> _Written instruction_
Swap "wooden" for "oak" everywhere in the material below, leaving every other word unchanged. Copy out the result without the pictures.

(Entries taken from a collection)
——————

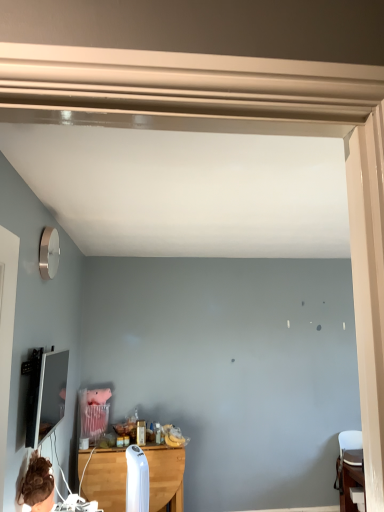
Question: Is matte black tv at left inside or outside of wooden table at lower right, which appears as the second table when viewed from the left?

Choices:
 (A) inside
 (B) outside

Answer: (B)

Question: Is matte black tv at left wider or thinner than wooden table at lower right, positioned as the 1th table in right-to-left order?

Choices:
 (A) thin
 (B) wide

Answer: (A)

Question: Considering the real-world distances, which object is farthest from the wooden table at lower right, which appears as the second table when viewed from the left?

Choices:
 (A) wooden table at center, the second table when ordered from right to left
 (B) matte black tv at left

Answer: (B)

Question: Based on their relative distances, which object is farther from the wooden table at lower right, which appears as the second table when viewed from the left?

Choices:
 (A) wooden table at center, the second table when ordered from right to left
 (B) matte black tv at left

Answer: (B)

——————

> _Result of the exercise_
Question: Is matte black tv at left inside or outside of oak table at lower right, which appears as the second table when viewed from the left?

Choices:
 (A) inside
 (B) outside

Answer: (B)

Question: Is matte black tv at left wider or thinner than oak table at lower right, positioned as the 1th table in right-to-left order?

Choices:
 (A) thin
 (B) wide

Answer: (A)

Question: Considering the real-world distances, which object is farthest from the oak table at lower right, which appears as the second table when viewed from the left?

Choices:
 (A) oak table at center, the second table when ordered from right to left
 (B) matte black tv at left

Answer: (B)

Question: Based on their relative distances, which object is farther from the oak table at lower right, which appears as the second table when viewed from the left?

Choices:
 (A) oak table at center, the second table when ordered from right to left
 (B) matte black tv at left

Answer: (B)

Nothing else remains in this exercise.